__What is expected__
Each record is to be printed again precisely as it reads.

━━━━

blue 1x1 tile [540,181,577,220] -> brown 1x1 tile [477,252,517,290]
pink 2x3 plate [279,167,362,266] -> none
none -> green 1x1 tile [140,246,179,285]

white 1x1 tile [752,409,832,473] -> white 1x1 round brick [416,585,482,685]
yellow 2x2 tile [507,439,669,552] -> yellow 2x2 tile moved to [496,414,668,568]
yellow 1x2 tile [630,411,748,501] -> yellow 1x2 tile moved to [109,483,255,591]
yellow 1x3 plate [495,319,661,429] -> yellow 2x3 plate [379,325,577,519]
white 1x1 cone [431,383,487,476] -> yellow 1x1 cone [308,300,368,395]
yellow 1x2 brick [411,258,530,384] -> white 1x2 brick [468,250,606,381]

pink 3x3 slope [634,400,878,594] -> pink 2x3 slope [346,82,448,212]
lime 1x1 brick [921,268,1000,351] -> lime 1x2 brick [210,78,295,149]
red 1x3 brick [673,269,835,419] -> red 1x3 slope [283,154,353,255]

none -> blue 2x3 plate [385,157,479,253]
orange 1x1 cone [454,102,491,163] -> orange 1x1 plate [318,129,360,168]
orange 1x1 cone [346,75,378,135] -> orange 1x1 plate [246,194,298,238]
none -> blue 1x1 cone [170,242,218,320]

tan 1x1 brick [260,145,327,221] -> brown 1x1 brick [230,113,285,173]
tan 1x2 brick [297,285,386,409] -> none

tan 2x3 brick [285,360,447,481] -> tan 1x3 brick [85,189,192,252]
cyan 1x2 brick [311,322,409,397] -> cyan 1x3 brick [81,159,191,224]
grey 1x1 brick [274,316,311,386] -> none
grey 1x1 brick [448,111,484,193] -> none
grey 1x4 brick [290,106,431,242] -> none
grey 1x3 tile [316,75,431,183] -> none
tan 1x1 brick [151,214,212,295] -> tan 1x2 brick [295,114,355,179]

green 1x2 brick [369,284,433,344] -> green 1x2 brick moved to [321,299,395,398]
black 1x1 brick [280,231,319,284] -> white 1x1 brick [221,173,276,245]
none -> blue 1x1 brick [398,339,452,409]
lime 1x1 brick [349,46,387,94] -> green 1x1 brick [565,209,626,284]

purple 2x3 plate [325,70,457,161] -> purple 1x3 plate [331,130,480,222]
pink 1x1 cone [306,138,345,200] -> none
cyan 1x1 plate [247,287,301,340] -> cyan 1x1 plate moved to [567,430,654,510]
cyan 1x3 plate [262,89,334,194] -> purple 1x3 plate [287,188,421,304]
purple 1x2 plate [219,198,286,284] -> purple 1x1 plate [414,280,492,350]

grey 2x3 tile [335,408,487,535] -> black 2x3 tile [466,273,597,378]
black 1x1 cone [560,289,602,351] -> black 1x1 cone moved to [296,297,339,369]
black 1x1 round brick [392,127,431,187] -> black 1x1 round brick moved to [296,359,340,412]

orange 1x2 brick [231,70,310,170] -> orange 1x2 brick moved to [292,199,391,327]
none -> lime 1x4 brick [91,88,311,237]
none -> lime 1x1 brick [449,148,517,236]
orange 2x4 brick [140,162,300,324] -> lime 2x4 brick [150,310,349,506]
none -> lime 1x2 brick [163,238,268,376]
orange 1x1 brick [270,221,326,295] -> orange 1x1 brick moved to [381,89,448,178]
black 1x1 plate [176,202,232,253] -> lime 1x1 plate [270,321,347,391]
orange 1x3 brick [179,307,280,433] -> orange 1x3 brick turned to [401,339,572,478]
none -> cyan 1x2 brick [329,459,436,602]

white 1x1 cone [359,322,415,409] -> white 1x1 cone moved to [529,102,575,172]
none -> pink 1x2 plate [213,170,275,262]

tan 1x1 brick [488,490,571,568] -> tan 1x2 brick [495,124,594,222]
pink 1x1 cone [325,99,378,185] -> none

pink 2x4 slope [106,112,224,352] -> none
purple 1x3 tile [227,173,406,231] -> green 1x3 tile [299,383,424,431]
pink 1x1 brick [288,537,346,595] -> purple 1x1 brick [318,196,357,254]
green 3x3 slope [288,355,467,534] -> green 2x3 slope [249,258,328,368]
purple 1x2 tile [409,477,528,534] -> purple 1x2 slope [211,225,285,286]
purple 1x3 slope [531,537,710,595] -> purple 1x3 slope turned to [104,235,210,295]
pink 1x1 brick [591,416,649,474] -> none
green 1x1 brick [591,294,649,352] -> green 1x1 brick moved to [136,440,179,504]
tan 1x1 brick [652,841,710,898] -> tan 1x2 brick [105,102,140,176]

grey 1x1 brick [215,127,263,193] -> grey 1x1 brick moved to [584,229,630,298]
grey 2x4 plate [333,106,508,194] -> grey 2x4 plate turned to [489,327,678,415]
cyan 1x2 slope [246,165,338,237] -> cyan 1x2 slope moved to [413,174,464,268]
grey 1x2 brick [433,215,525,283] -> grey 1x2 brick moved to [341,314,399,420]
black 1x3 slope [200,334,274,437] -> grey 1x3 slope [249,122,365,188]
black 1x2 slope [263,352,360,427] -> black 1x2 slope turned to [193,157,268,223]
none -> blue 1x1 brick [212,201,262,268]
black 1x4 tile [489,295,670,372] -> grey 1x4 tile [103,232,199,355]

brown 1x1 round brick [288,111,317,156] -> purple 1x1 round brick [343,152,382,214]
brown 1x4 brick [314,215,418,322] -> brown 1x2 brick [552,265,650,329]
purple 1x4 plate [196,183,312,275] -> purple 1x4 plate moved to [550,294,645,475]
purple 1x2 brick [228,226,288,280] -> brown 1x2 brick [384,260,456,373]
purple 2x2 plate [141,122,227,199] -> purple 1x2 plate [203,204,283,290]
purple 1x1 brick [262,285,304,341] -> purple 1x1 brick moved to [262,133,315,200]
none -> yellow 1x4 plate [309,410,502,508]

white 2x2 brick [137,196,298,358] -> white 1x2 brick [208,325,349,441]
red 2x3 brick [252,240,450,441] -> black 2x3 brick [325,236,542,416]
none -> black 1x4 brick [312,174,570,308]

━━━━

__Worked solution__
blue 1x1 tile [540,181,577,220] -> brown 1x1 tile [477,252,517,290]
pink 2x3 plate [279,167,362,266] -> none
none -> green 1x1 tile [140,246,179,285]

white 1x1 tile [752,409,832,473] -> white 1x1 round brick [416,585,482,685]
yellow 2x2 tile [507,439,669,552] -> yellow 2x2 tile moved to [496,414,668,568]
yellow 1x2 tile [630,411,748,501] -> yellow 1x2 tile moved to [109,483,255,591]
yellow 1x3 plate [495,319,661,429] -> yellow 2x3 plate [379,325,577,519]
white 1x1 cone [431,383,487,476] -> yellow 1x1 cone [308,300,368,395]
yellow 1x2 brick [411,258,530,384] -> white 1x2 brick [468,250,606,381]

pink 3x3 slope [634,400,878,594] -> pink 2x3 slope [346,82,448,212]
lime 1x1 brick [921,268,1000,351] -> lime 1x2 brick [210,78,295,149]
red 1x3 brick [673,269,835,419] -> red 1x3 slope [283,154,353,255]

none -> blue 2x3 plate [385,157,479,253]
orange 1x1 cone [454,102,491,163] -> orange 1x1 plate [318,129,360,168]
orange 1x1 cone [346,75,378,135] -> orange 1x1 plate [246,194,298,238]
none -> blue 1x1 cone [170,242,218,320]

tan 1x1 brick [260,145,327,221] -> brown 1x1 brick [230,113,285,173]
tan 1x2 brick [297,285,386,409] -> none

tan 2x3 brick [285,360,447,481] -> tan 1x3 brick [85,189,192,252]
cyan 1x2 brick [311,322,409,397] -> cyan 1x3 brick [81,159,191,224]
grey 1x1 brick [274,316,311,386] -> none
grey 1x1 brick [448,111,484,193] -> none
grey 1x4 brick [290,106,431,242] -> none
grey 1x3 tile [316,75,431,183] -> none
tan 1x1 brick [151,214,212,295] -> tan 1x2 brick [295,114,355,179]

green 1x2 brick [369,284,433,344] -> green 1x2 brick moved to [321,299,395,398]
black 1x1 brick [280,231,319,284] -> white 1x1 brick [221,173,276,245]
none -> blue 1x1 brick [398,339,452,409]
lime 1x1 brick [349,46,387,94] -> green 1x1 brick [565,209,626,284]

purple 2x3 plate [325,70,457,161] -> purple 1x3 plate [331,130,480,222]
pink 1x1 cone [306,138,345,200] -> none
cyan 1x1 plate [247,287,301,340] -> cyan 1x1 plate moved to [567,430,654,510]
cyan 1x3 plate [262,89,334,194] -> purple 1x3 plate [287,188,421,304]
purple 1x2 plate [219,198,286,284] -> purple 1x1 plate [414,280,492,350]

grey 2x3 tile [335,408,487,535] -> black 2x3 tile [466,273,597,378]
black 1x1 cone [560,289,602,351] -> black 1x1 cone moved to [296,297,339,369]
black 1x1 round brick [392,127,431,187] -> black 1x1 round brick moved to [296,359,340,412]

orange 1x2 brick [231,70,310,170] -> orange 1x2 brick moved to [292,199,391,327]
none -> lime 1x4 brick [91,88,311,237]
none -> lime 1x1 brick [449,148,517,236]
orange 2x4 brick [140,162,300,324] -> lime 2x4 brick [150,310,349,506]
none -> lime 1x2 brick [163,238,268,376]
orange 1x1 brick [270,221,326,295] -> orange 1x1 brick moved to [381,89,448,178]
black 1x1 plate [176,202,232,253] -> lime 1x1 plate [270,321,347,391]
orange 1x3 brick [179,307,280,433] -> orange 1x3 brick turned to [401,339,572,478]
none -> cyan 1x2 brick [329,459,436,602]

white 1x1 cone [359,322,415,409] -> white 1x1 cone moved to [529,102,575,172]
none -> pink 1x2 plate [213,170,275,262]

tan 1x1 brick [488,490,571,568] -> tan 1x2 brick [495,124,594,222]
pink 1x1 cone [325,99,378,185] -> none

pink 2x4 slope [106,112,224,352] -> none
purple 1x3 tile [227,173,406,231] -> green 1x3 tile [299,383,424,431]
pink 1x1 brick [288,537,346,595] -> purple 1x1 brick [318,196,357,254]
green 3x3 slope [288,355,467,534] -> green 2x3 slope [249,258,328,368]
purple 1x2 tile [409,477,528,534] -> purple 1x2 slope [211,225,285,286]
purple 1x3 slope [531,537,710,595] -> purple 1x3 slope turned to [104,235,210,295]
pink 1x1 brick [591,416,649,474] -> none
green 1x1 brick [591,294,649,352] -> green 1x1 brick moved to [136,440,179,504]
tan 1x1 brick [652,841,710,898] -> tan 1x2 brick [105,102,140,176]

grey 1x1 brick [215,127,263,193] -> grey 1x1 brick moved to [584,229,630,298]
grey 2x4 plate [333,106,508,194] -> grey 2x4 plate turned to [489,327,678,415]
cyan 1x2 slope [246,165,338,237] -> cyan 1x2 slope moved to [413,174,464,268]
grey 1x2 brick [433,215,525,283] -> grey 1x2 brick moved to [341,314,399,420]
black 1x3 slope [200,334,274,437] -> grey 1x3 slope [249,122,365,188]
black 1x2 slope [263,352,360,427] -> black 1x2 slope turned to [193,157,268,223]
none -> blue 1x1 brick [212,201,262,268]
black 1x4 tile [489,295,670,372] -> grey 1x4 tile [103,232,199,355]

brown 1x1 round brick [288,111,317,156] -> purple 1x1 round brick [343,152,382,214]
brown 1x4 brick [314,215,418,322] -> brown 1x2 brick [552,265,650,329]
purple 1x4 plate [196,183,312,275] -> purple 1x4 plate moved to [550,294,645,475]
purple 1x2 brick [228,226,288,280] -> brown 1x2 brick [384,260,456,373]
purple 2x2 plate [141,122,227,199] -> purple 1x2 plate [203,204,283,290]
purple 1x1 brick [262,285,304,341] -> purple 1x1 brick moved to [262,133,315,200]
none -> yellow 1x4 plate [309,410,502,508]

white 2x2 brick [137,196,298,358] -> white 1x2 brick [208,325,349,441]
red 2x3 brick [252,240,450,441] -> black 2x3 brick [325,236,542,416]
none -> black 1x4 brick [312,174,570,308]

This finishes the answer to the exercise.